#### [Exercise brief]
Please copy each line of the listing that includes the string "black".
[Opening Data shown section]
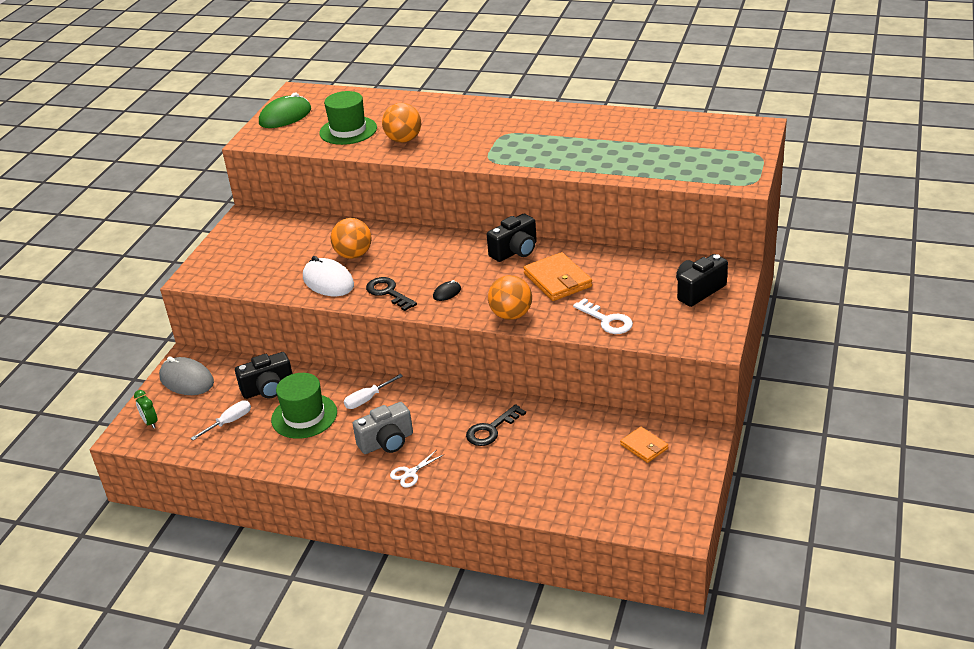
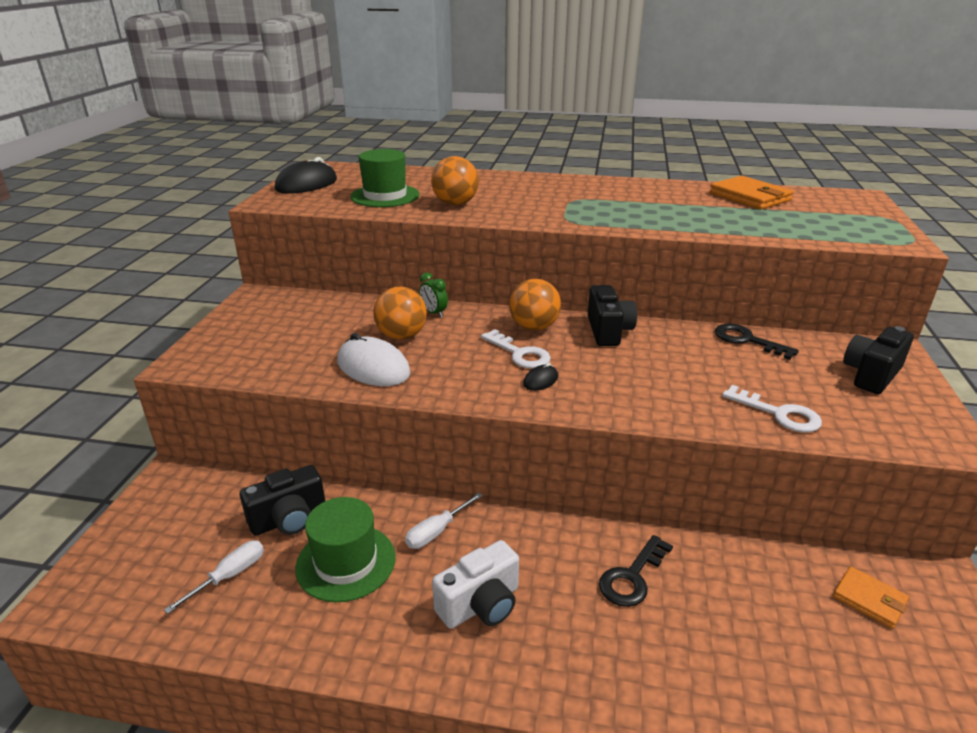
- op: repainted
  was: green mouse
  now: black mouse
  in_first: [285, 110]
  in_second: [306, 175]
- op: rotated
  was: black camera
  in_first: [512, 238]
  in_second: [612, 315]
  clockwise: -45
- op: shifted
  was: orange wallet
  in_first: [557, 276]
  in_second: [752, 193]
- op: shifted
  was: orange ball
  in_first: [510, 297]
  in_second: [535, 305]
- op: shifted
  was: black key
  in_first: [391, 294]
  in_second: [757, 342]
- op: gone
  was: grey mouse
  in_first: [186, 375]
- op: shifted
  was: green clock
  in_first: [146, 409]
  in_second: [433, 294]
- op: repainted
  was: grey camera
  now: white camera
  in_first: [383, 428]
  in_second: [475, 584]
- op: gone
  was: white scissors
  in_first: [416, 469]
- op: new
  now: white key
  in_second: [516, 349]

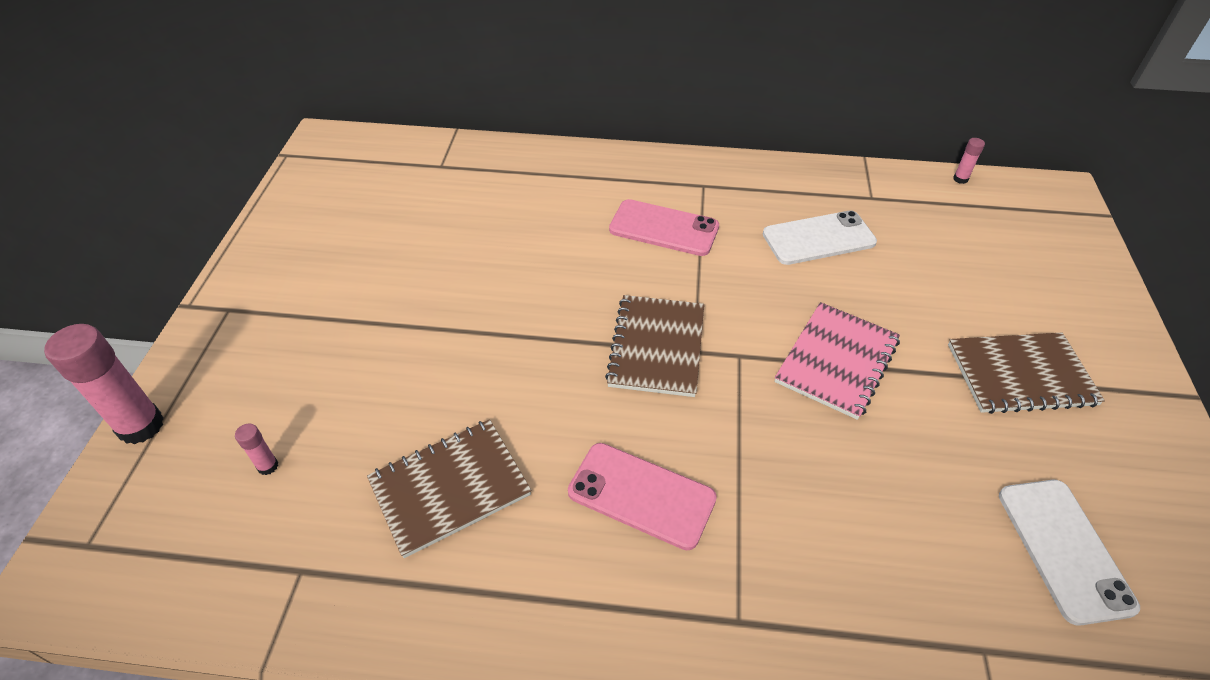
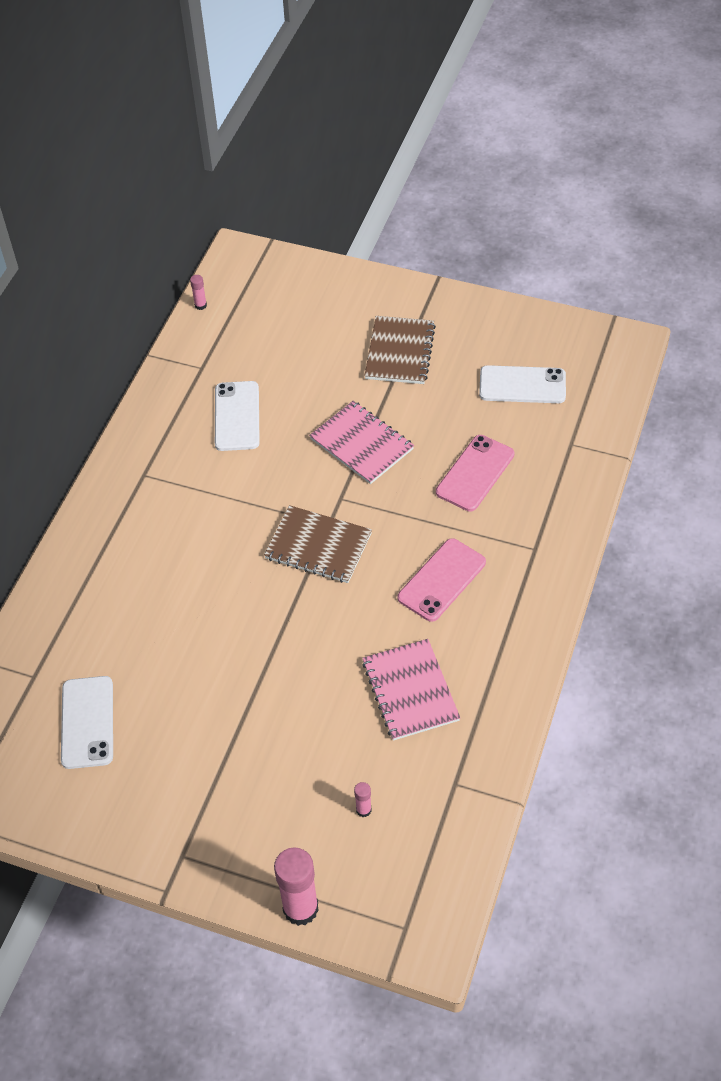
- op: shifted
  was: pink phone
  in_first: [664, 227]
  in_second: [475, 473]
- op: repainted
  was: brown notebook
  now: pink notebook
  in_first: [449, 488]
  in_second: [411, 690]
- op: new
  now: white phone
  in_second: [87, 722]

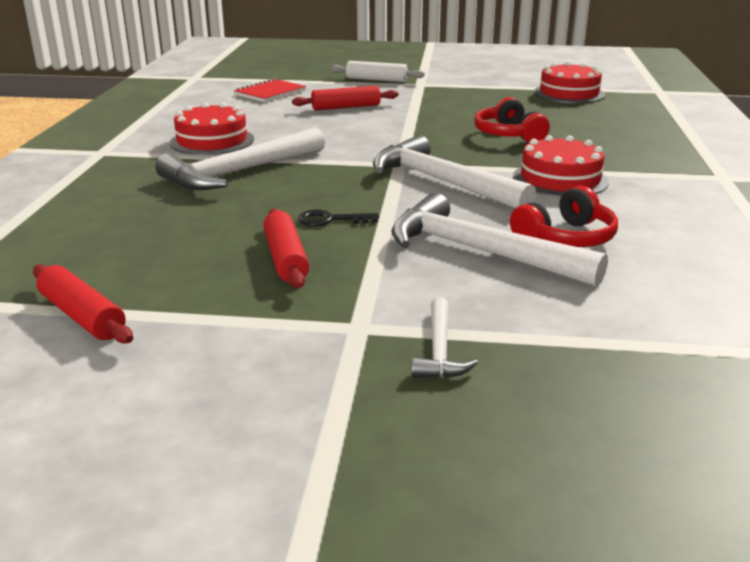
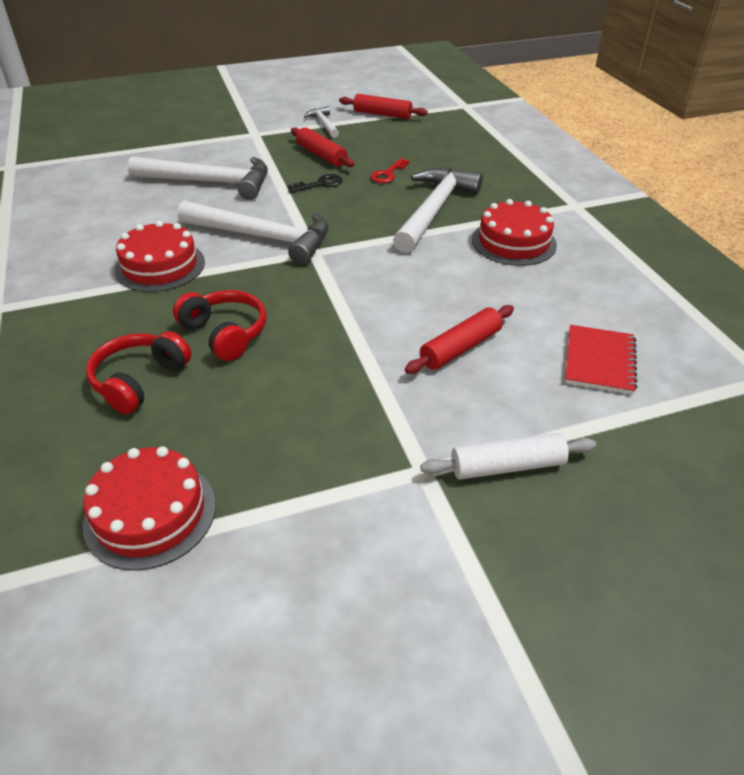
- op: shifted
  was: red headphones
  in_first: [564, 216]
  in_second: [138, 372]
- op: shifted
  was: white hammer
  in_first: [445, 337]
  in_second: [321, 122]
- op: new
  now: red key
  in_second: [390, 170]

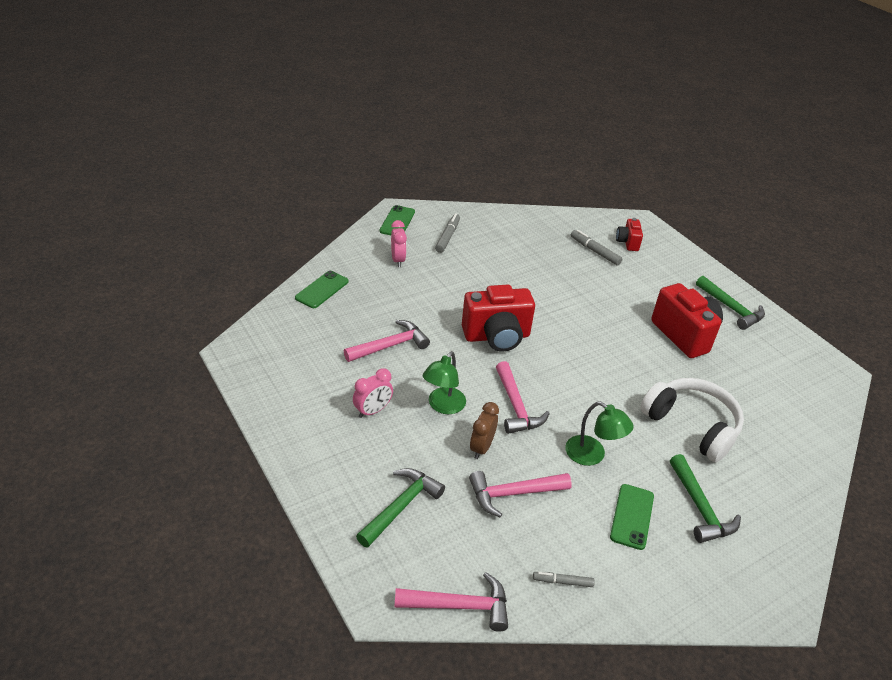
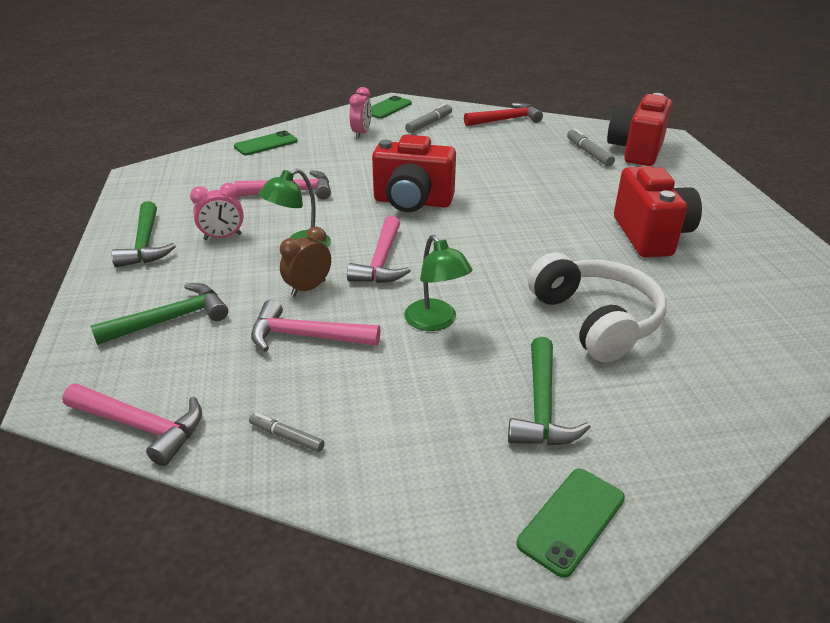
- op: scaled
  was: red camera
  in_first: [629, 234]
  in_second: [639, 129]
  ratio: 1.93
- op: shifted
  was: green hammer
  in_first: [730, 303]
  in_second: [143, 234]
- op: shifted
  was: green phone
  in_first: [632, 517]
  in_second: [571, 523]
- op: new
  now: red hammer
  in_second: [503, 114]

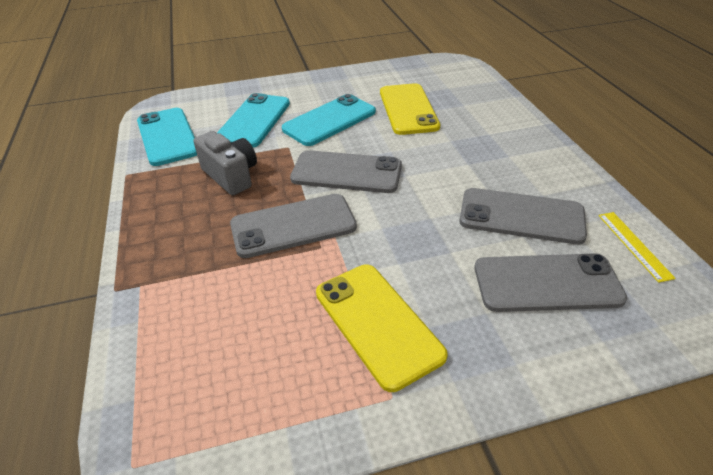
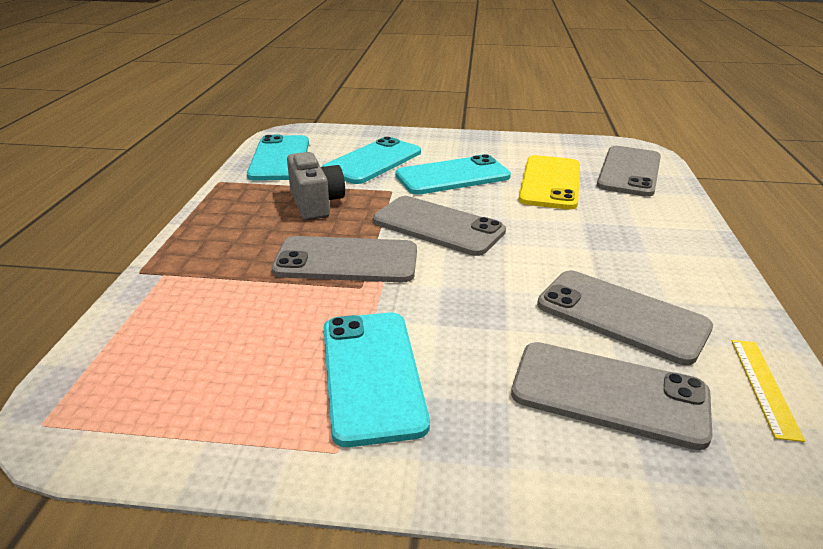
- op: repainted
  was: yellow phone
  now: turquoise phone
  in_first: [382, 328]
  in_second: [376, 379]
- op: new
  now: grey phone
  in_second: [629, 171]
[Closing Data shown section]
#### [Answer to this exercise]
  now: black mouse
  was: black camera
  was: black key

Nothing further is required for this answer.